■ Action item ■
State how many lines in the listing below include the word "grey". Give nothing but the number.
- - - - -
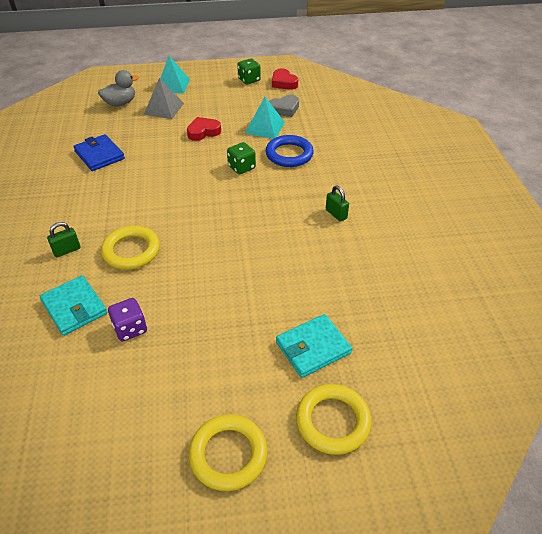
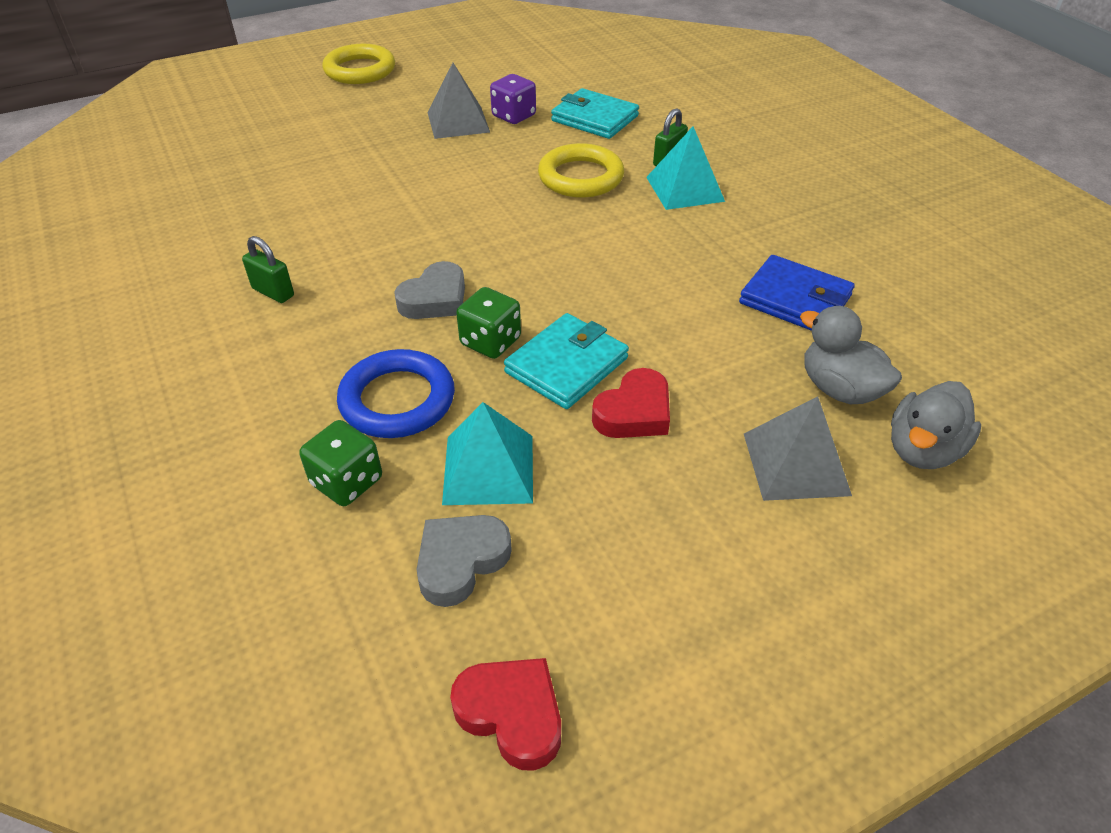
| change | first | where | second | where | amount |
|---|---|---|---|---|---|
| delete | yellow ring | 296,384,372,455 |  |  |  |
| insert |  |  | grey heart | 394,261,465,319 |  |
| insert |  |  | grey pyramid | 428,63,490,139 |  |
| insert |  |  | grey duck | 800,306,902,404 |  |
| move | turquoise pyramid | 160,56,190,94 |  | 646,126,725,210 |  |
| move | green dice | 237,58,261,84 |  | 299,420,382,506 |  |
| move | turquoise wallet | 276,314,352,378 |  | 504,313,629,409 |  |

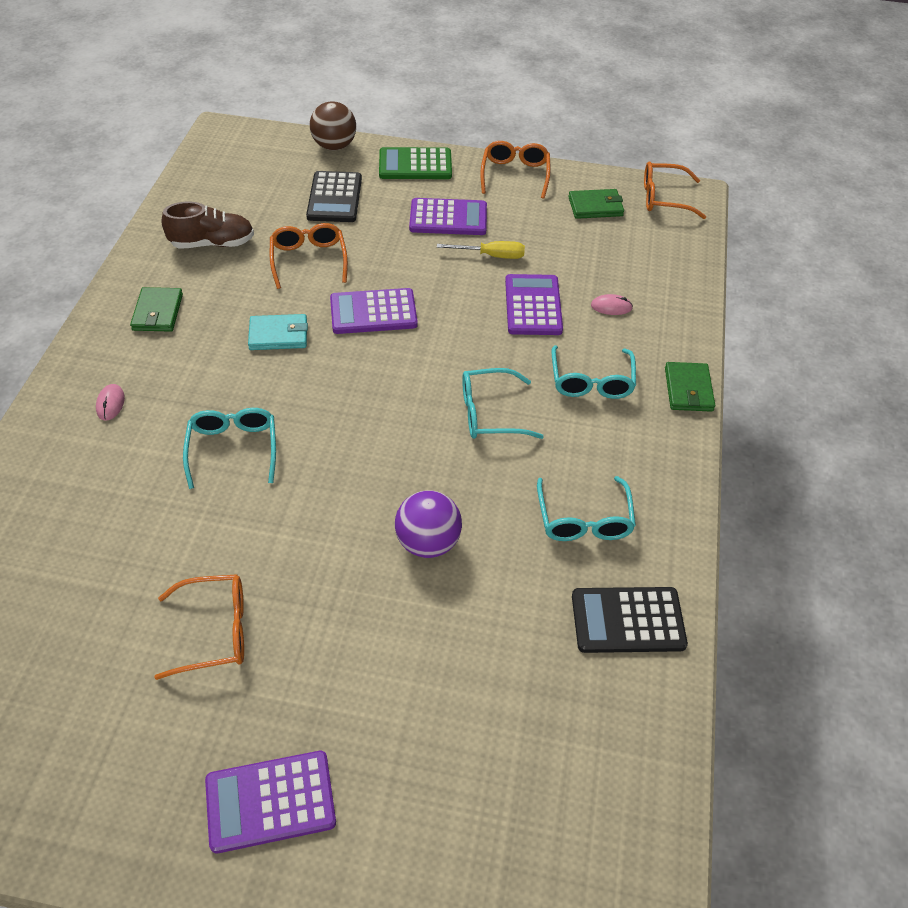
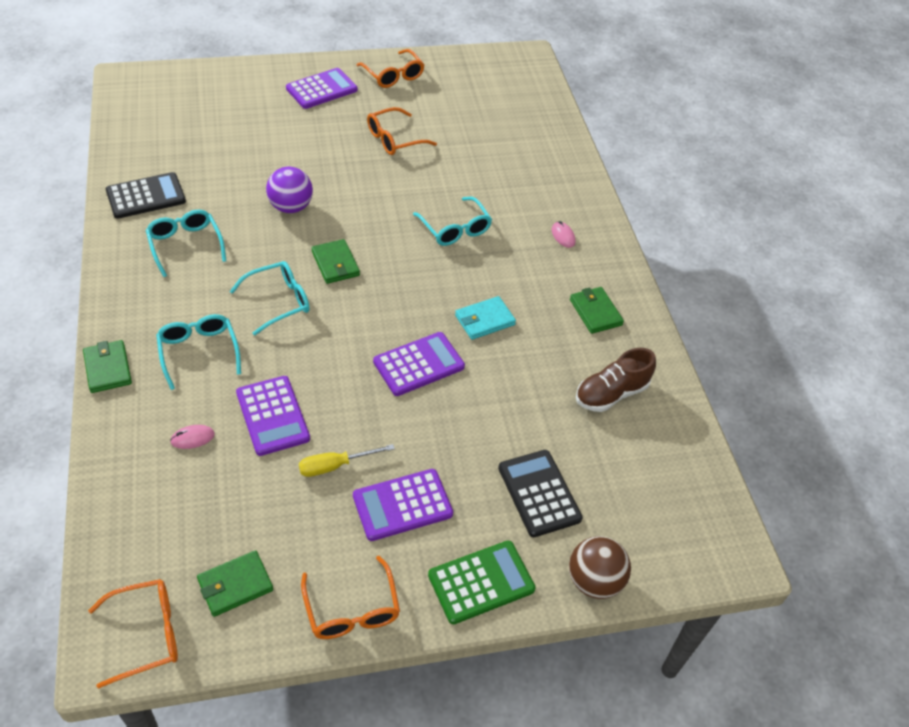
| change | first | where | second | where | amount |
|---|---|---|---|---|---|
| insert |  |  | green wallet | 312,239,360,284 |  |
| move | orange glasses | 270,223,348,289 |  | 357,49,424,88 |  |

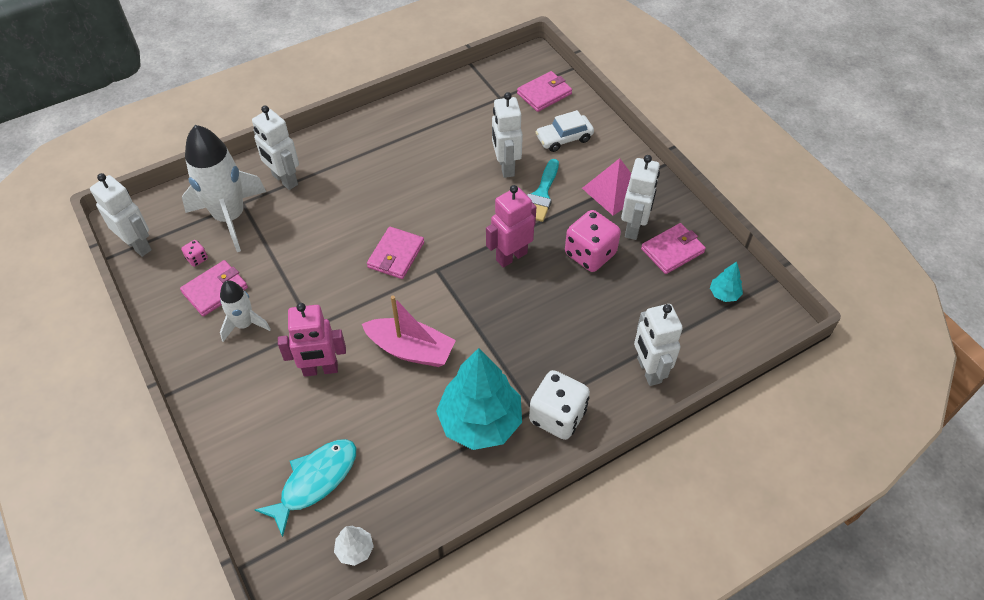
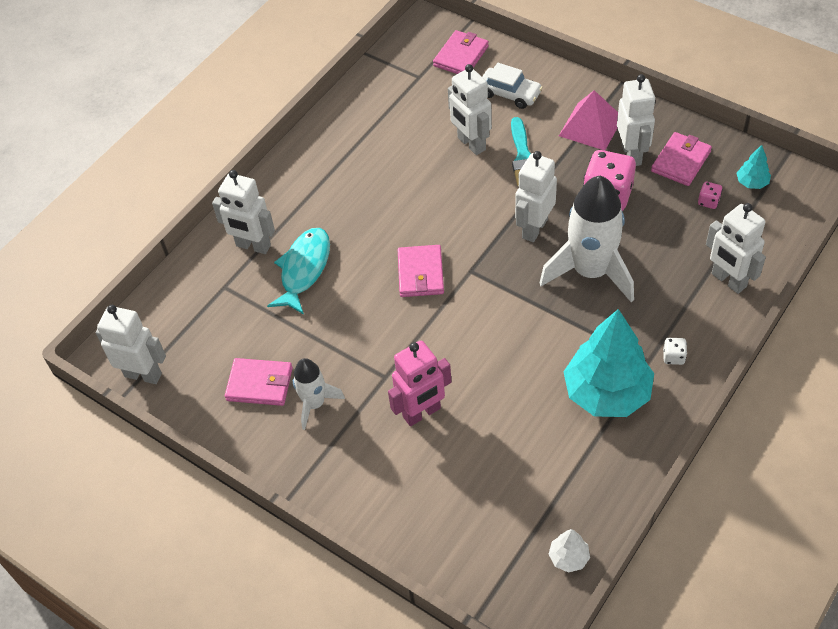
| change | first | where | second | where | amount |
|---|---|---|---|---|---|
| delete | pink boat | 362,295,456,367 |  |  |  |
| move | pink dice | 181,240,208,267 |  | 698,182,722,209 |  |
| move | white rocket | 182,125,266,252 |  | 540,176,634,302 |  |
| move | turquoise fish | 255,439,356,537 |  | 267,228,330,315 |  |
| recolor | pink robot | 486,185,536,268 | white robot | 515,151,557,242 |  |
| rotate | pink wallet | 180,260,248,316 |  | 225,358,293,406 | 75 degrees clockwise |
| rotate | white car | 535,110,594,152 |  | 482,63,543,109 | 105 degrees counterclockwise |
| resize | white dice | 529,370,590,440 |  | 663,338,687,365 | x0.44 |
- - - - -
■ Task output ■
3